Work request: Please turn the lines below into a numbered list, leaving out the blank lines and the pictures.

Data provided:
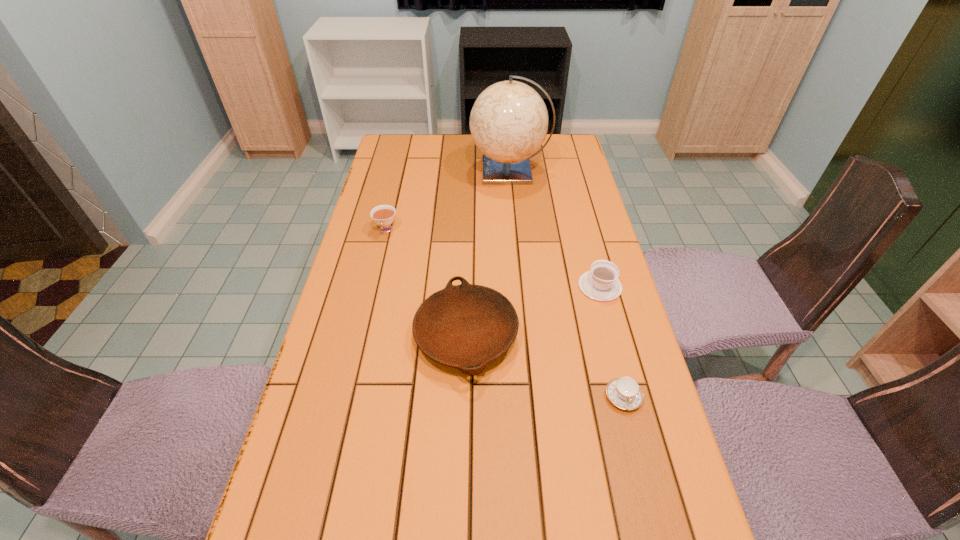
Where is `the tallest object`? The width and height of the screenshot is (960, 540). the tallest object is located at coordinates (509, 120).

I want to click on globe, so click(x=509, y=120).

In order to click on plate in this screenshot , I will do `click(466, 326)`.

I want to click on the second farthest object, so click(x=383, y=215).

The width and height of the screenshot is (960, 540). What are the coordinates of `the leftmost teacup` in the screenshot? It's located at (383, 215).

Where is `the second farthest teacup`? the second farthest teacup is located at coordinates (601, 283).

You are a GUI agent. You are given a task and a screenshot of the screen. Output one action in this format:
    pyautogui.click(x=<x>, y=<y>)
    Task: Click on the nearest teacup
    The width and height of the screenshot is (960, 540).
    Given the screenshot: What is the action you would take?
    pyautogui.click(x=624, y=392)

Find the location of a particular element. the shortest object is located at coordinates (624, 392).

Find the location of a particular element. Image resolution: width=960 pixels, height=540 pixels. vacant point located 0.060m on the surface of the farthest object showing Europe and Africa is located at coordinates (454, 171).

The height and width of the screenshot is (540, 960). Identify the location of free space located 0.200m on the surface of the farthest object showing Europe and Africa. (416, 171).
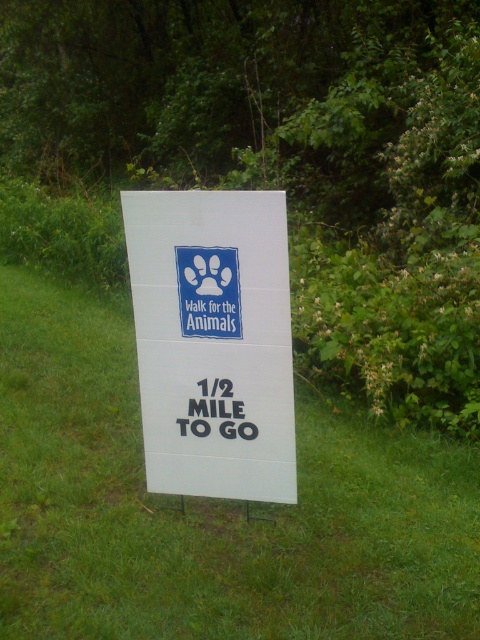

The completed task:
1. Where is `the tallest object`? The width and height of the screenshot is (960, 540). the tallest object is located at coordinates (509, 120).
2. I want to click on globe, so click(x=509, y=120).
3. In order to click on plate in this screenshot , I will do `click(466, 326)`.
4. I want to click on the second farthest object, so click(x=383, y=215).
5. The width and height of the screenshot is (960, 540). What are the coordinates of `the leftmost teacup` in the screenshot? It's located at (383, 215).
6. Where is `the second farthest teacup`? the second farthest teacup is located at coordinates (601, 283).
7. You are a GUI agent. You are given a task and a screenshot of the screen. Output one action in this format:
8.     pyautogui.click(x=<x>, y=<y>)
9.     Task: Click on the nearest teacup
10.     The width and height of the screenshot is (960, 540).
11.     Given the screenshot: What is the action you would take?
12.     pyautogui.click(x=624, y=392)
13. Find the location of a particular element. the shortest object is located at coordinates (624, 392).
14. Find the location of a particular element. Image resolution: width=960 pixels, height=540 pixels. vacant point located 0.060m on the surface of the farthest object showing Europe and Africa is located at coordinates (454, 171).
15. The height and width of the screenshot is (540, 960). Identify the location of free space located 0.200m on the surface of the farthest object showing Europe and Africa. (416, 171).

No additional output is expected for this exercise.